▶ **Work request**:
Every line of the listing below is to be repeated exactly; the pictures stay out.
--- Dataset extract Enclosed Below ---
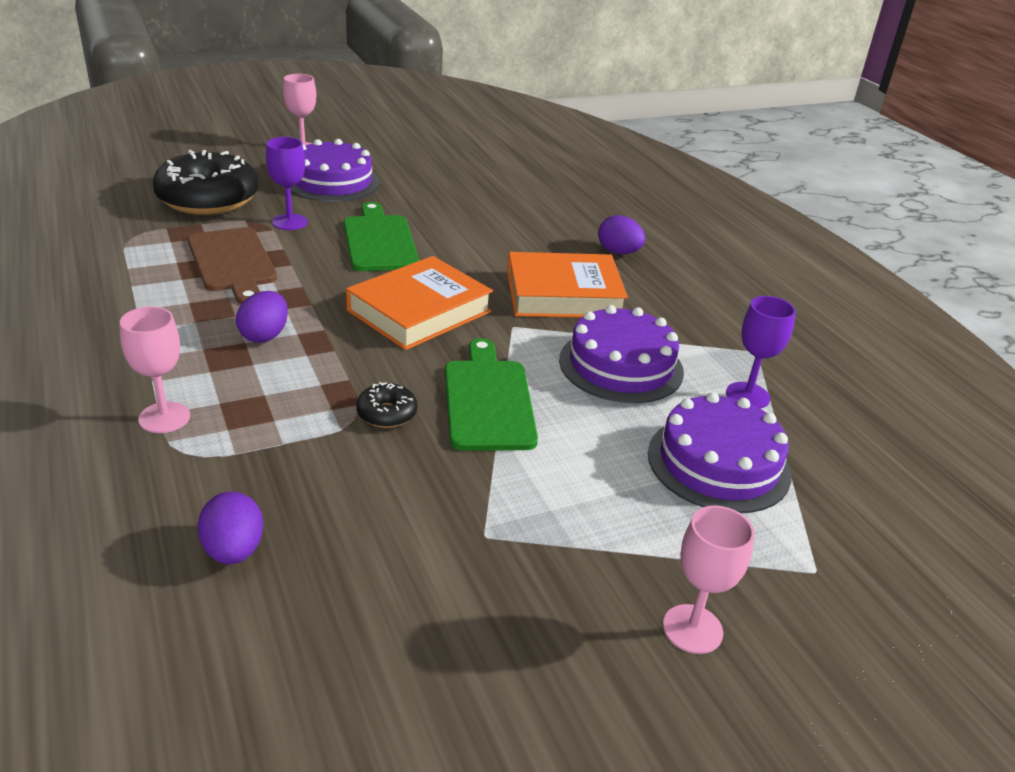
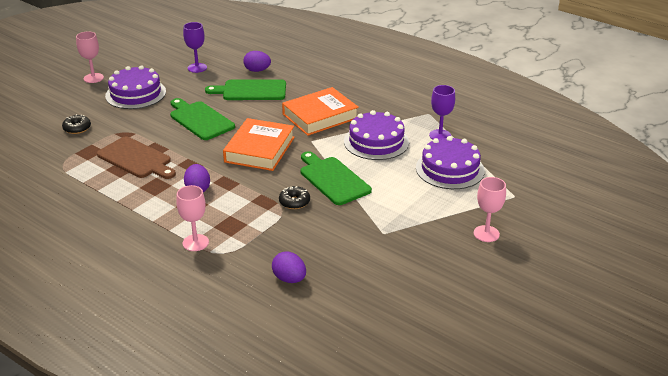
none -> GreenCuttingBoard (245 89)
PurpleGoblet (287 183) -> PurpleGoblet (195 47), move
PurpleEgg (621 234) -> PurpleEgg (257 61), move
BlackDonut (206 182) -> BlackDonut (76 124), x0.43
--- End of Enclosed Dataset extract ---
▶ **Response to the task**:
none -> GreenCuttingBoard (245 89)
PurpleGoblet (287 183) -> PurpleGoblet (195 47), move
PurpleEgg (621 234) -> PurpleEgg (257 61), move
BlackDonut (206 182) -> BlackDonut (76 124), x0.43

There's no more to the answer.